## Task statement
Look through the material below and show every line with the word "ECHO".

=== Section Start ===

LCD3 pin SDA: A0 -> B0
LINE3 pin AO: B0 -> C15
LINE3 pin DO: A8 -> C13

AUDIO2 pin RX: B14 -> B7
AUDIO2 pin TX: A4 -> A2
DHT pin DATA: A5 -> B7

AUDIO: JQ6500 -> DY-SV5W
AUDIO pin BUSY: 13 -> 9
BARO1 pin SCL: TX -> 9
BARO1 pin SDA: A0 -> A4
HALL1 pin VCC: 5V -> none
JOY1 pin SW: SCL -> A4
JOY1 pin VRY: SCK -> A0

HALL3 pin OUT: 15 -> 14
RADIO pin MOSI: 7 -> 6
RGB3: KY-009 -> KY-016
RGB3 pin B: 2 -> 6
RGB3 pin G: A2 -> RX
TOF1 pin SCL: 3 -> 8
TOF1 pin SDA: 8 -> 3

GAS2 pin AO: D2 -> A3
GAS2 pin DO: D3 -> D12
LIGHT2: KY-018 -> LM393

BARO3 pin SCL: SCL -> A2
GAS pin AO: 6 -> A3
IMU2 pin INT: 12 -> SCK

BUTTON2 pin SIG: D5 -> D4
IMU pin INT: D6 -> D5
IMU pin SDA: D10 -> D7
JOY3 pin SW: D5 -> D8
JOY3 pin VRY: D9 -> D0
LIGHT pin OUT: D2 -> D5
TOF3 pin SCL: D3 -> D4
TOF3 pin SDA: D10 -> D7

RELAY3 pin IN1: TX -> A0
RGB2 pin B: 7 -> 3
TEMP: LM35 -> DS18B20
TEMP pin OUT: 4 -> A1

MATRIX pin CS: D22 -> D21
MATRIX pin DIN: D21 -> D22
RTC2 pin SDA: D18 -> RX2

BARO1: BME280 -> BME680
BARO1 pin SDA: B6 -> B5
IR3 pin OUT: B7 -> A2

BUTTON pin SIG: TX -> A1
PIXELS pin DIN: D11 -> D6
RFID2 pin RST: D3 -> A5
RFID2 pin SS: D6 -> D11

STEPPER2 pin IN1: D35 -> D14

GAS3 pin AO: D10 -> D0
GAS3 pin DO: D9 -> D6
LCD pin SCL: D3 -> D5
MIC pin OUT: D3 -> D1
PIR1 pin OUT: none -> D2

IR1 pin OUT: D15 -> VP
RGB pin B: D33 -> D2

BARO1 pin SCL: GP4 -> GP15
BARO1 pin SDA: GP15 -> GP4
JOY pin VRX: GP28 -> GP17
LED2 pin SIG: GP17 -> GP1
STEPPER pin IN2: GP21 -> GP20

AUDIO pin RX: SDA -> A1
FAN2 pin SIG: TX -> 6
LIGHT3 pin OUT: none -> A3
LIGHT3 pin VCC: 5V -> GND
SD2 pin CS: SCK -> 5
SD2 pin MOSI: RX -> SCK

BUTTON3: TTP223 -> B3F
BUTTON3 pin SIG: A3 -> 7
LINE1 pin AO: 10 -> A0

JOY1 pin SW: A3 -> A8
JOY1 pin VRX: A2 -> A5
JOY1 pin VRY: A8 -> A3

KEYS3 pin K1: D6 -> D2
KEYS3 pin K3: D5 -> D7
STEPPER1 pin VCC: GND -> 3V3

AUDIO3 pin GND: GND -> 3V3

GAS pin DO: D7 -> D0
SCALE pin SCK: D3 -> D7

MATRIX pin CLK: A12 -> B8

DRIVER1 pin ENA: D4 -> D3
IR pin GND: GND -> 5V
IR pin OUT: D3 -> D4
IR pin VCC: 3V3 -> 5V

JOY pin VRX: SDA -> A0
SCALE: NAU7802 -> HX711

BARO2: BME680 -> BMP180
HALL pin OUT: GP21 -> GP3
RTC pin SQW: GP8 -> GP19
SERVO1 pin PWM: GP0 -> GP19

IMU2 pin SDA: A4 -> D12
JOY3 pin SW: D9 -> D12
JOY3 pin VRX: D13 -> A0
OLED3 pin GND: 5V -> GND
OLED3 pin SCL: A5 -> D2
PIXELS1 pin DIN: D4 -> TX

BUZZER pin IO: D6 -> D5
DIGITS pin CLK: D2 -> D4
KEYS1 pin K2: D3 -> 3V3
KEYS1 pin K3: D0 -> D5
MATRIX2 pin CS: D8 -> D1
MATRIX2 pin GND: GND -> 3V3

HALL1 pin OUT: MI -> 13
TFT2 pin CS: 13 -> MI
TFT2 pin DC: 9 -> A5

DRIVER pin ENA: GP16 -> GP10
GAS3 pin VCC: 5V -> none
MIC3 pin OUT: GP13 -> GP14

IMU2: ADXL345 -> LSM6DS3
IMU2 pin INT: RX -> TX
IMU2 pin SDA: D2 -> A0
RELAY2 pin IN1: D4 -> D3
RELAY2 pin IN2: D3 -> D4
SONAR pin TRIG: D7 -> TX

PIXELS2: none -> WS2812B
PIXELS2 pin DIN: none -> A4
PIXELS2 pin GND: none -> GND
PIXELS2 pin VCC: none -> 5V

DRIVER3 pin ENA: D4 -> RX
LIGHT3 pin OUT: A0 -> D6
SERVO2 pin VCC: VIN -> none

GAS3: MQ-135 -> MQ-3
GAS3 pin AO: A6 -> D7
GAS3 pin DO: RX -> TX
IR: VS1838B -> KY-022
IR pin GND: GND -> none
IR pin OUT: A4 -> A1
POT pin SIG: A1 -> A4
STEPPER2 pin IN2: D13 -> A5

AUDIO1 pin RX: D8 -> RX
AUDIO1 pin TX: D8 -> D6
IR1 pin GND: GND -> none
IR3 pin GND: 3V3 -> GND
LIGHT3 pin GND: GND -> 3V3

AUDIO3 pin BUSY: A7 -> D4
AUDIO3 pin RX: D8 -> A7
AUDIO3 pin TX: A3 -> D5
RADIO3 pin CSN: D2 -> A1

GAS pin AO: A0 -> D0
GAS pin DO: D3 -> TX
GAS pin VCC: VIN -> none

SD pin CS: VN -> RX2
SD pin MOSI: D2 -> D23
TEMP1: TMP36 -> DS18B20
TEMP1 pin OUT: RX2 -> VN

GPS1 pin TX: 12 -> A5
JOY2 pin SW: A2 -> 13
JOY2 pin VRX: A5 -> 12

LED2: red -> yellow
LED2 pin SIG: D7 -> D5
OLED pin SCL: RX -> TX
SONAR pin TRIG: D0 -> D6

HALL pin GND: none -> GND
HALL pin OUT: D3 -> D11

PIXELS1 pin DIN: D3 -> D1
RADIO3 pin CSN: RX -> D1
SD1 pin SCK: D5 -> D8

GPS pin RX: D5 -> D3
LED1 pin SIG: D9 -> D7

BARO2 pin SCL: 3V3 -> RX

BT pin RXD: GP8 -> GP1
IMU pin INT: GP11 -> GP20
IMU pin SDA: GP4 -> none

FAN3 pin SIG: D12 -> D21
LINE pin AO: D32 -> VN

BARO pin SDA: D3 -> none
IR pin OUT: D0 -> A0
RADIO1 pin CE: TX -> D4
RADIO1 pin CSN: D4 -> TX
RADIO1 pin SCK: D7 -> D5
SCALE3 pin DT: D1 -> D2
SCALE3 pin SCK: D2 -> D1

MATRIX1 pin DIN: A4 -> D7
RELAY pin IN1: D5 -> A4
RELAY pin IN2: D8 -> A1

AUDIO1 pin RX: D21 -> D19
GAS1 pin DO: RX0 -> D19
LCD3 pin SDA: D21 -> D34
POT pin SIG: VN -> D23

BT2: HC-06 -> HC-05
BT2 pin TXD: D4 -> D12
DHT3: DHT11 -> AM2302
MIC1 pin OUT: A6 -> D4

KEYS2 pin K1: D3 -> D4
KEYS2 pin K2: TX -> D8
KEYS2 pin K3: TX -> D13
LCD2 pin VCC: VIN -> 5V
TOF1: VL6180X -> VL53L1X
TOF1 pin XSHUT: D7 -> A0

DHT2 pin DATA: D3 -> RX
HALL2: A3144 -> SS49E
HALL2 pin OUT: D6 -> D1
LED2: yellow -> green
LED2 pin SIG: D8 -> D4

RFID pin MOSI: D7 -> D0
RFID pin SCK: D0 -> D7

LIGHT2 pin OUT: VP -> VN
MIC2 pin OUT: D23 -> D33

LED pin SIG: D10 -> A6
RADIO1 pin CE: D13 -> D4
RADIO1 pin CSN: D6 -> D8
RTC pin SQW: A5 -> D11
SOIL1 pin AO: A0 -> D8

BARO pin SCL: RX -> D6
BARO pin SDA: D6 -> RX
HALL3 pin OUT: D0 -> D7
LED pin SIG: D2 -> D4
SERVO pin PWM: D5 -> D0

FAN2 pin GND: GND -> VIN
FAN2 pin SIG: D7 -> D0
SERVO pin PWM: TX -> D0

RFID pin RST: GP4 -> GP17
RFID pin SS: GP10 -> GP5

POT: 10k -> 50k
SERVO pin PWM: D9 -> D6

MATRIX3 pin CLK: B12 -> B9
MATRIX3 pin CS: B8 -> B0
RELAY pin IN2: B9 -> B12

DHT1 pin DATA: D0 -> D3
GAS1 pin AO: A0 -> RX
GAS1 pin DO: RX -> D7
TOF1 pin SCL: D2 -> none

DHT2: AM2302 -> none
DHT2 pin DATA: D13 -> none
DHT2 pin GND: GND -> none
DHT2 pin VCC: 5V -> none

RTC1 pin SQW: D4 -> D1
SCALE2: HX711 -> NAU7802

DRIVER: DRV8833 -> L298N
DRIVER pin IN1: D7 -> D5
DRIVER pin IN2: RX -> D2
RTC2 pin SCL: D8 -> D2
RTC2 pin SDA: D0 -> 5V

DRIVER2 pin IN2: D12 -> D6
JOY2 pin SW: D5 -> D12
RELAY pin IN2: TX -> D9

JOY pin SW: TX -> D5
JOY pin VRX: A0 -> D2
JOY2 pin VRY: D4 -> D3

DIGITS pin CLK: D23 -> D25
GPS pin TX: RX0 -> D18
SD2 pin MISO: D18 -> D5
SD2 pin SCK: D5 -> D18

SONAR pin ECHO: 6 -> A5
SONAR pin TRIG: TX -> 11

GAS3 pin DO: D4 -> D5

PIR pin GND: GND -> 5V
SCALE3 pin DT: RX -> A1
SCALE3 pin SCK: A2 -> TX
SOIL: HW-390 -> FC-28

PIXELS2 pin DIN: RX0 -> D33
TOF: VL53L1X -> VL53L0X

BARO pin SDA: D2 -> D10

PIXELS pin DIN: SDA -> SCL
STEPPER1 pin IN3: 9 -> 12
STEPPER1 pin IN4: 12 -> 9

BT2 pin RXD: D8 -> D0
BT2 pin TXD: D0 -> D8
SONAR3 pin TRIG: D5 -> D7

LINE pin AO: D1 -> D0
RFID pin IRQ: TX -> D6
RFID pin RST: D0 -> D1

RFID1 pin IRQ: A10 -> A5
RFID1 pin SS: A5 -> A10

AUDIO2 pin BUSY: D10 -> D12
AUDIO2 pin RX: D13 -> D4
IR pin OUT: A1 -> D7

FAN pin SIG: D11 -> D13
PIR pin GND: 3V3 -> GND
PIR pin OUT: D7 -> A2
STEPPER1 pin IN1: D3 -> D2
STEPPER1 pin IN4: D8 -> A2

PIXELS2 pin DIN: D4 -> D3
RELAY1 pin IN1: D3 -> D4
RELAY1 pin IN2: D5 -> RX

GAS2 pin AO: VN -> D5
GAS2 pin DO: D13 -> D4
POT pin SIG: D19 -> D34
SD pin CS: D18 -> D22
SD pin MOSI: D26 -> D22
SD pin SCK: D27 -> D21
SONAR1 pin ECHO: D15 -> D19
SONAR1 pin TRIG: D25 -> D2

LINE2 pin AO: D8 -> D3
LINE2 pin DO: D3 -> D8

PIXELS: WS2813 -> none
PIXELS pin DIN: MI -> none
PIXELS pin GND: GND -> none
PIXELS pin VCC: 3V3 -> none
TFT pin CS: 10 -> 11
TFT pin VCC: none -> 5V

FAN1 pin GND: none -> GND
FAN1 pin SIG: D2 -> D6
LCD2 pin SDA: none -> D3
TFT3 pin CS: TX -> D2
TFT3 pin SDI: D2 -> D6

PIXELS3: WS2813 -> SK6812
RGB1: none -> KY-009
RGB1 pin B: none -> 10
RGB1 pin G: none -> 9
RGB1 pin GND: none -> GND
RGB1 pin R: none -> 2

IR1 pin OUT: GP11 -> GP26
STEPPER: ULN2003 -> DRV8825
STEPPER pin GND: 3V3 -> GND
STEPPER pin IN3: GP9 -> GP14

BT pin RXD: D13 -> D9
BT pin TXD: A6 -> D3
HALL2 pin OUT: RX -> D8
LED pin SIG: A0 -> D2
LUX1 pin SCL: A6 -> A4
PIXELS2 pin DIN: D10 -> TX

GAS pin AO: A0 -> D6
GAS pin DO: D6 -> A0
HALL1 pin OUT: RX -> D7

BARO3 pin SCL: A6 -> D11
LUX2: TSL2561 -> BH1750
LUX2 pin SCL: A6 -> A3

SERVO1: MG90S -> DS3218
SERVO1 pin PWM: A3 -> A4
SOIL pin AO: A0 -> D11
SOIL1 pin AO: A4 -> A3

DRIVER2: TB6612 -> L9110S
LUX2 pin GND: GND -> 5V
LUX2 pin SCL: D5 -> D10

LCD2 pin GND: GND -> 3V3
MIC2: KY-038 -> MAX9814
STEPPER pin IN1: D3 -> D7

=== Section End ===

## Task response
SONAR pin ECHO: 6 -> A5
SONAR1 pin ECHO: D15 -> D19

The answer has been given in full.